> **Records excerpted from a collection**
-- Opening Marker --

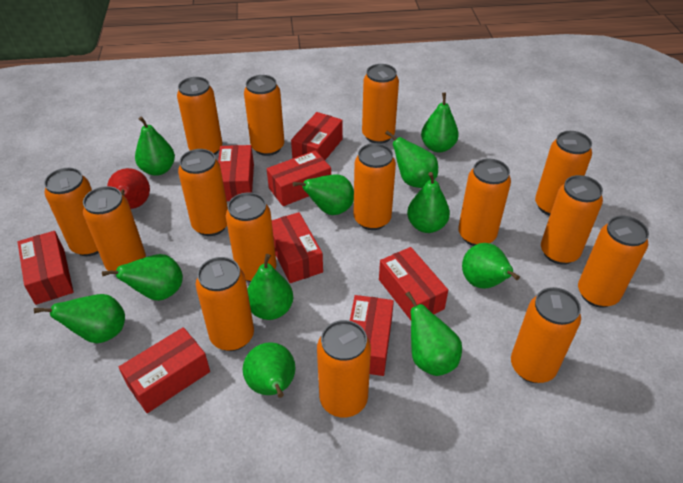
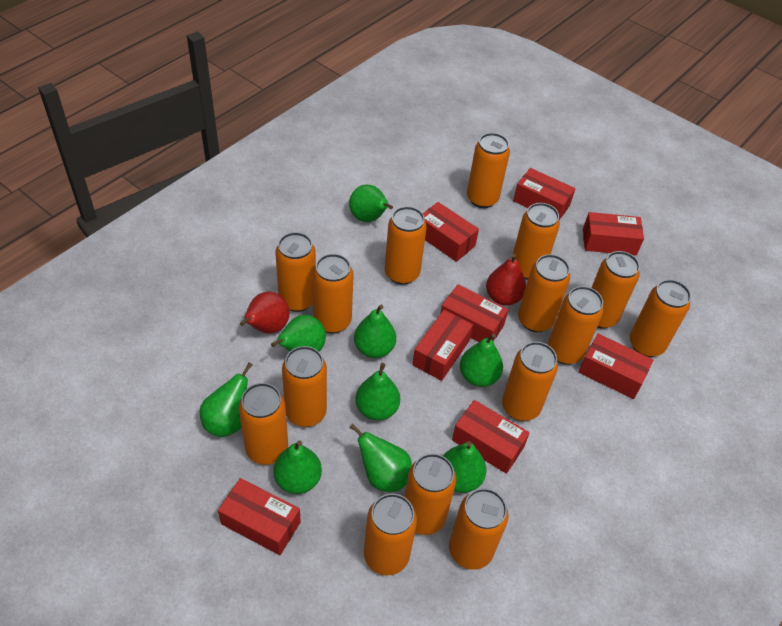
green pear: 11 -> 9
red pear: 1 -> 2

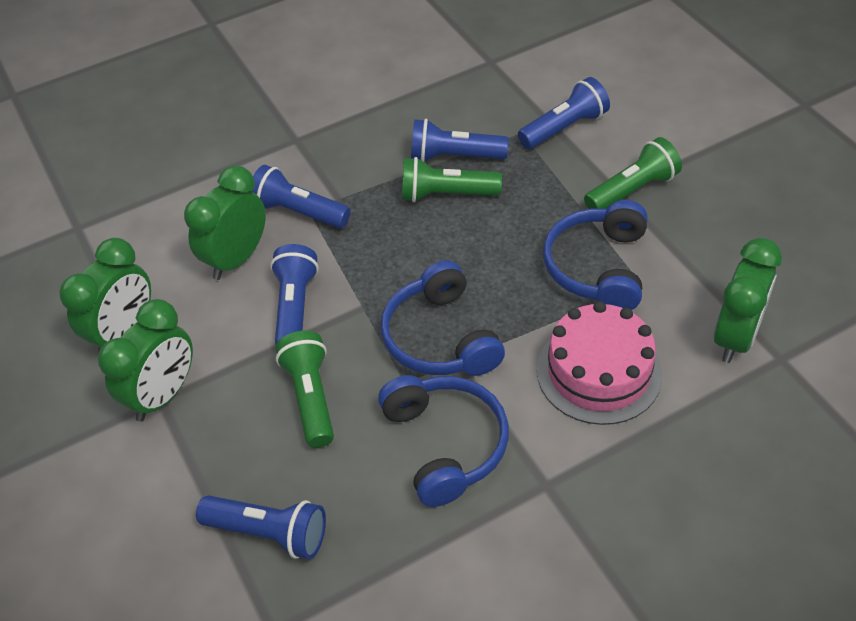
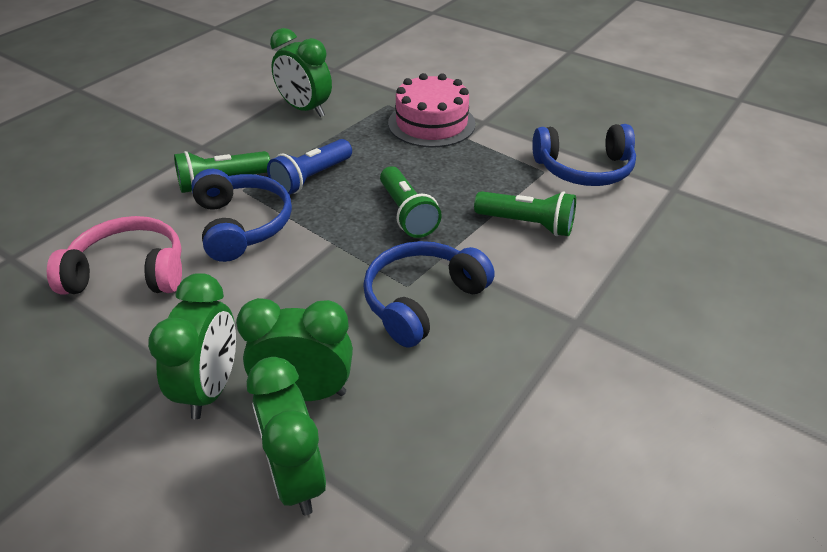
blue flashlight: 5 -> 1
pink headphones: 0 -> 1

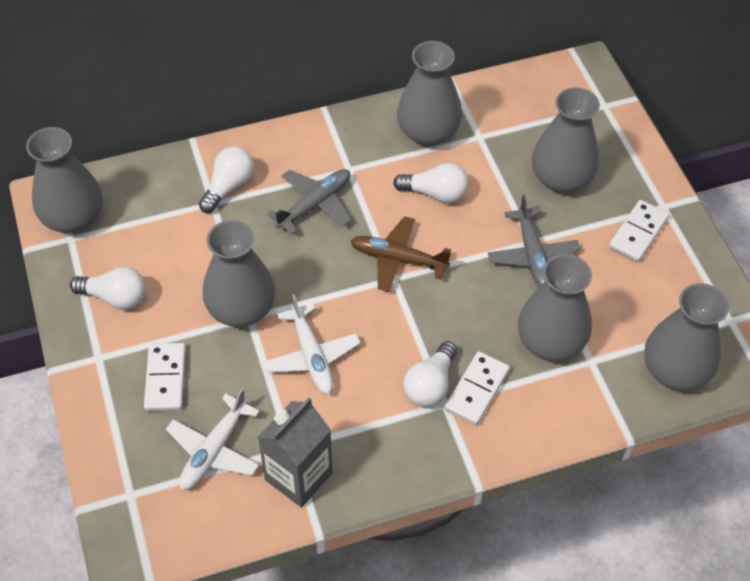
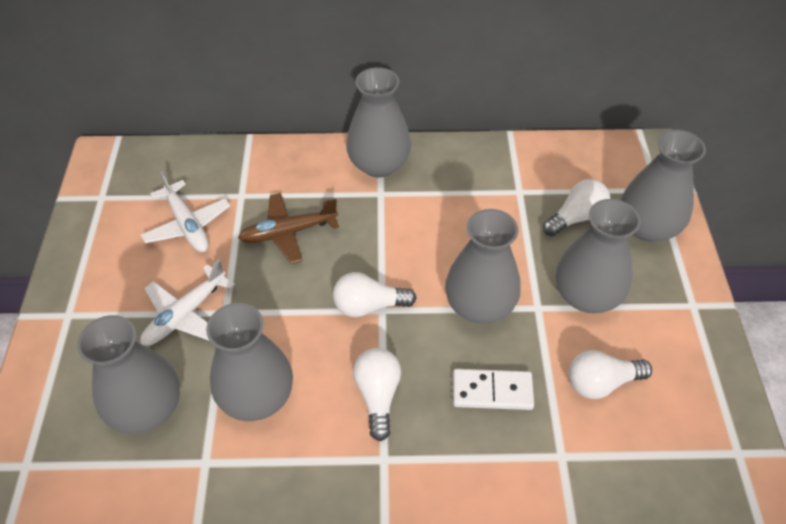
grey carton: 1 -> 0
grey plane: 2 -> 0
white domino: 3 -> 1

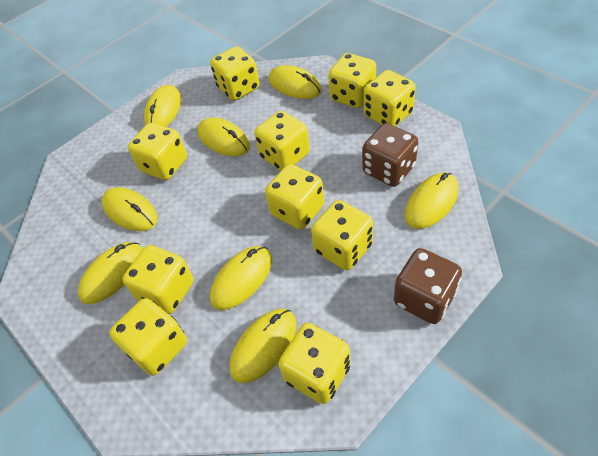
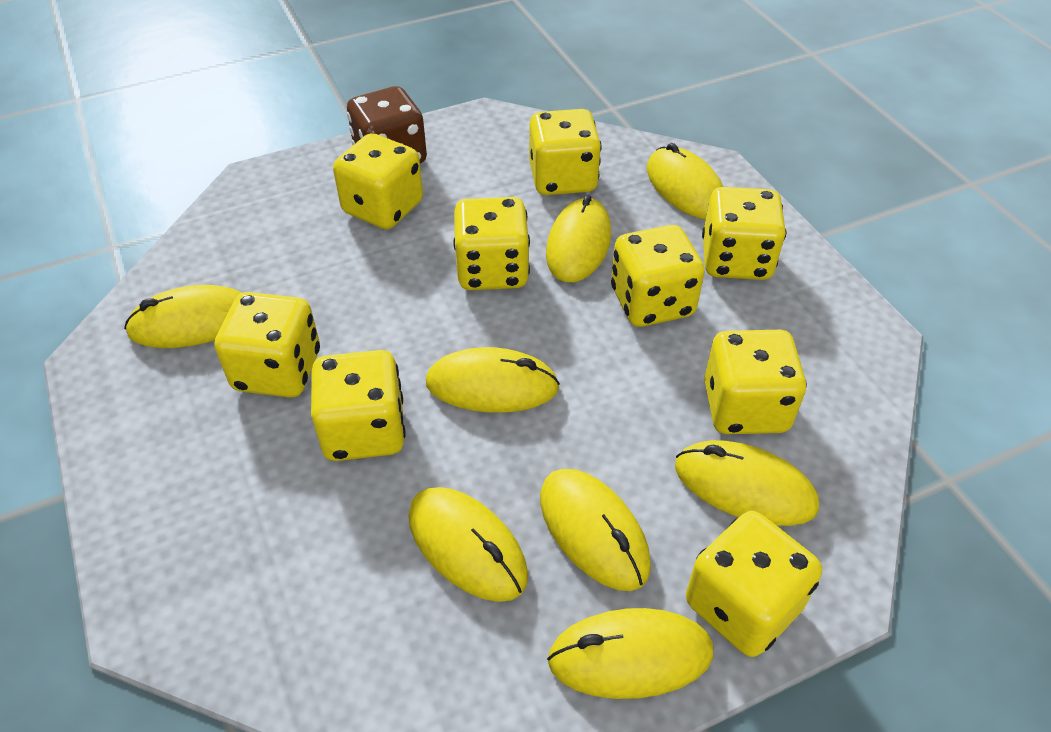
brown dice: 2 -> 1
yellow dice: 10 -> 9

-- Closing Marker --

> **WHAT NEEDS TO BE DONE**
Copy the records exactly. Skip any pictures.

> **RESULT FOR THIS EXERCISE**
green pear: 11 -> 9
red pear: 1 -> 2

blue flashlight: 5 -> 1
pink headphones: 0 -> 1

grey carton: 1 -> 0
grey plane: 2 -> 0
white domino: 3 -> 1

brown dice: 2 -> 1
yellow dice: 10 -> 9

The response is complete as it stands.